Whenever a line contains the string "none", copy it out of the entries.

Records to use:

........

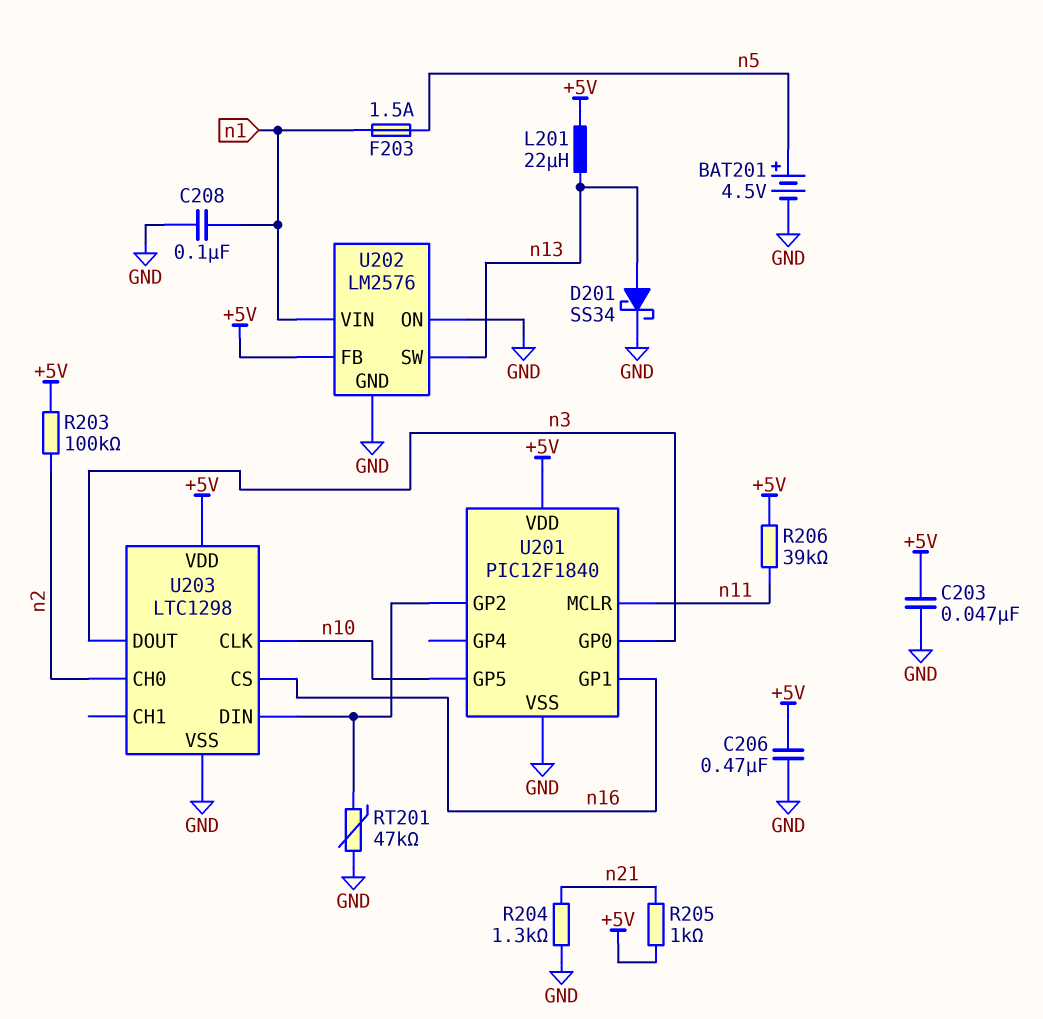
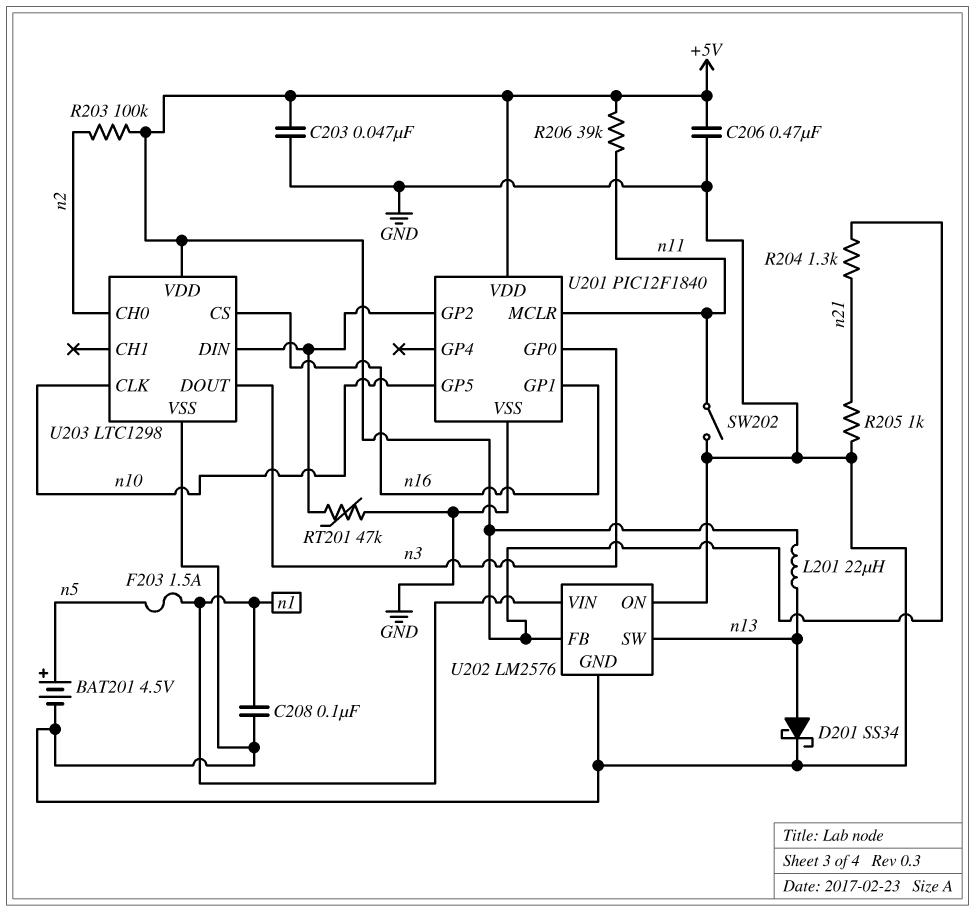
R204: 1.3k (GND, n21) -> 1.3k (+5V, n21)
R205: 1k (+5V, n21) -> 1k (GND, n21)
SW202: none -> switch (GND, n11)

........

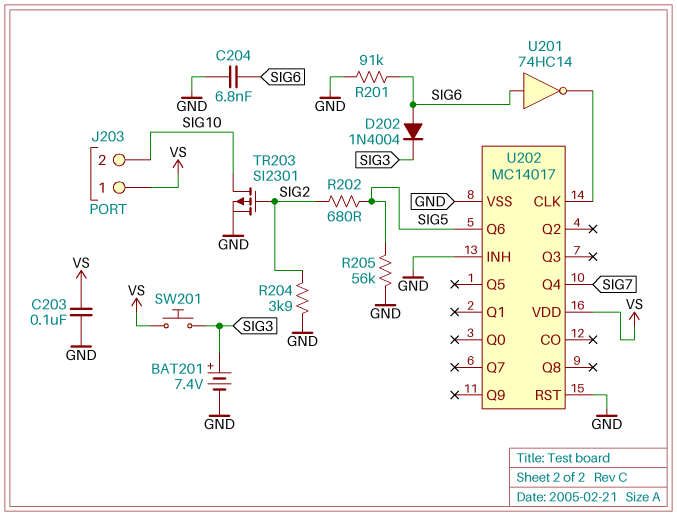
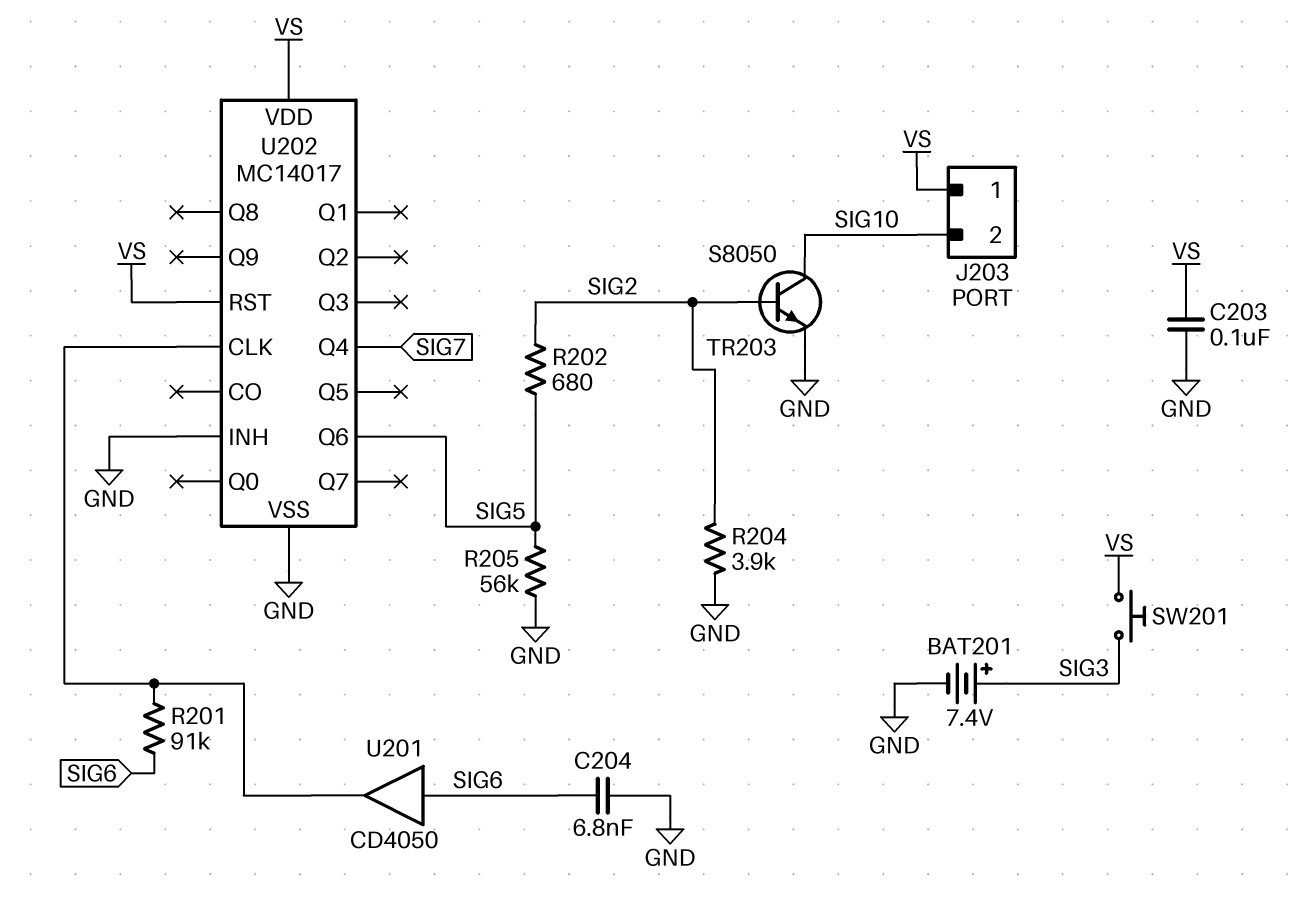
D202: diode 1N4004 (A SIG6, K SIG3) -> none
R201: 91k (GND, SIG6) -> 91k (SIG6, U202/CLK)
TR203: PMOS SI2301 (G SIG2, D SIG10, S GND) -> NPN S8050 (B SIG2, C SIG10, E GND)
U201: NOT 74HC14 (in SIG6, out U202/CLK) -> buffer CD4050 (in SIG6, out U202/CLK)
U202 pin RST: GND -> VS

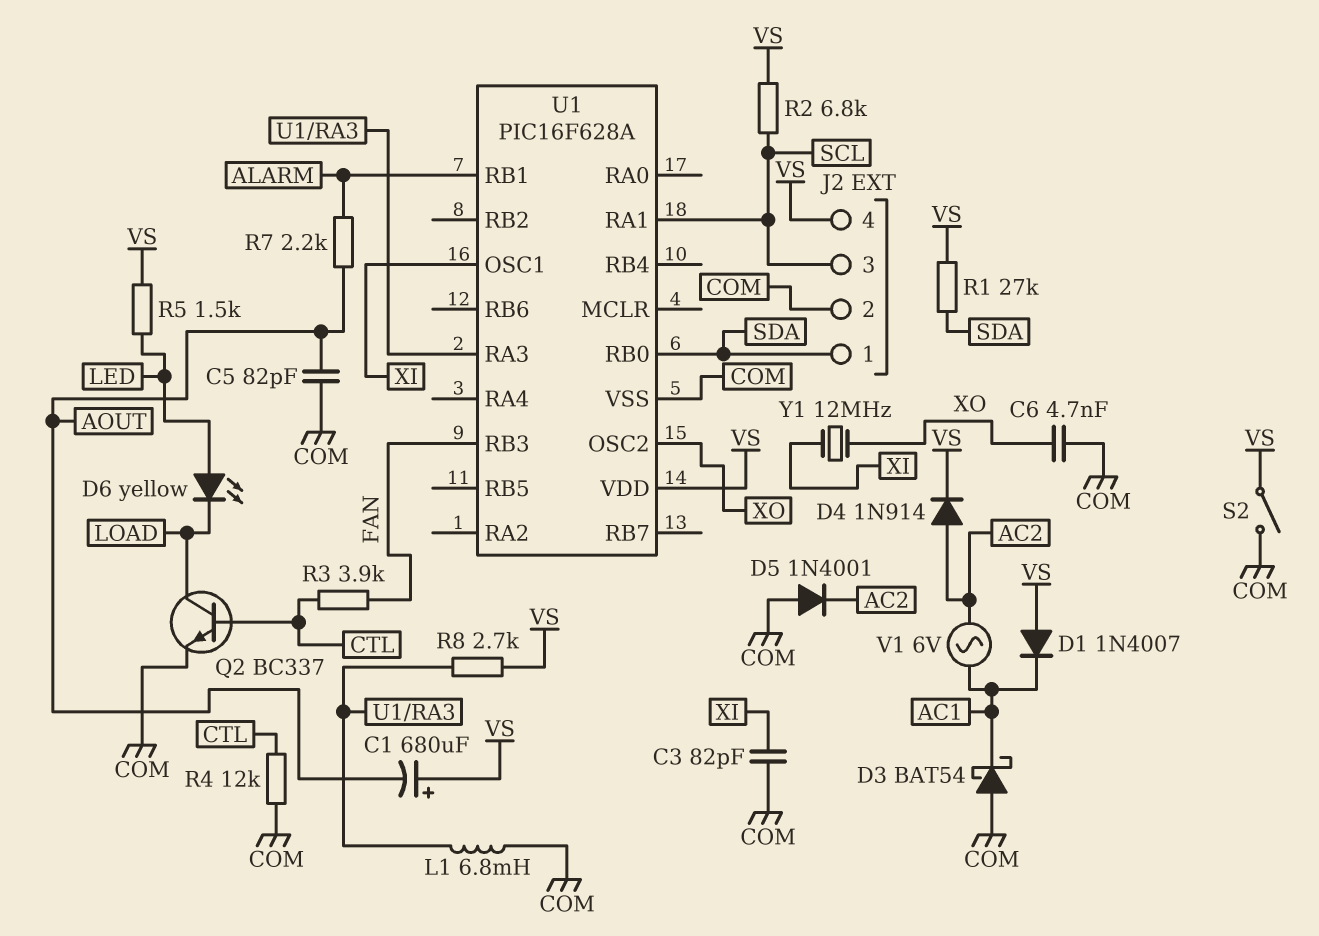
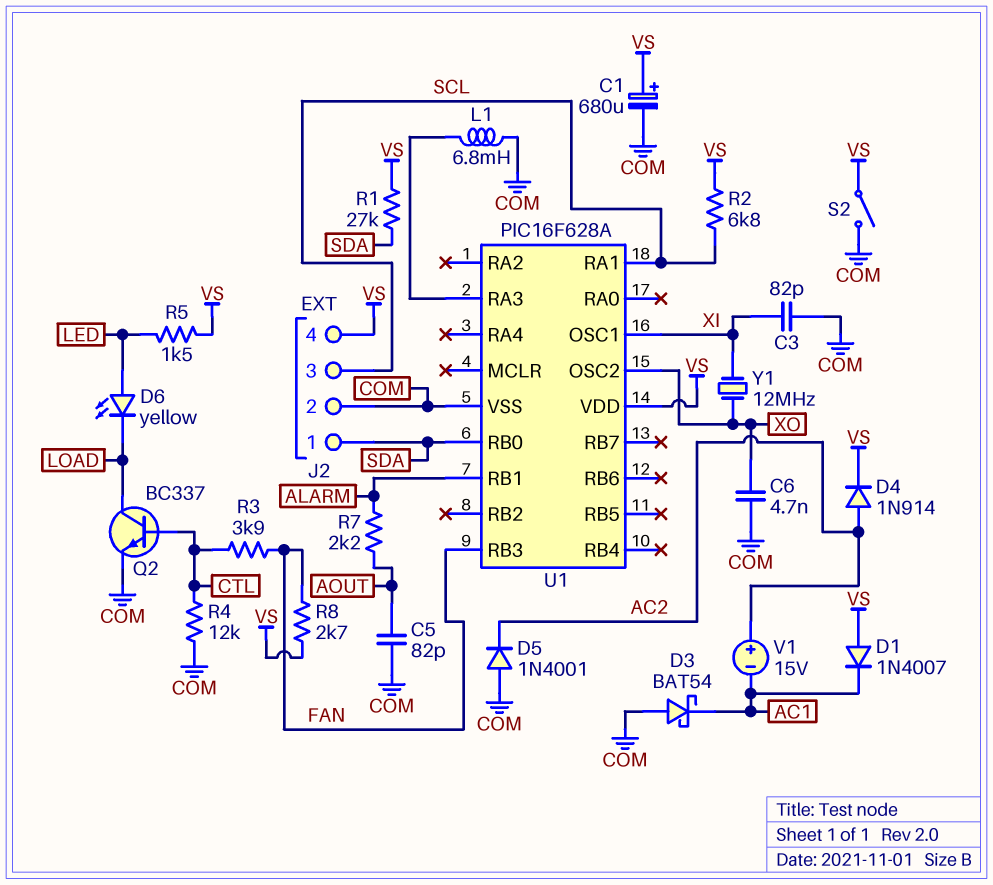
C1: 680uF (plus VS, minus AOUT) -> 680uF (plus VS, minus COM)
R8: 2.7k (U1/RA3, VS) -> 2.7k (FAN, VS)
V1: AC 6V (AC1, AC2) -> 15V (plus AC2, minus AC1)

........

Task result:
SW202: none -> switch (GND, n11)
D202: diode 1N4004 (A SIG6, K SIG3) -> none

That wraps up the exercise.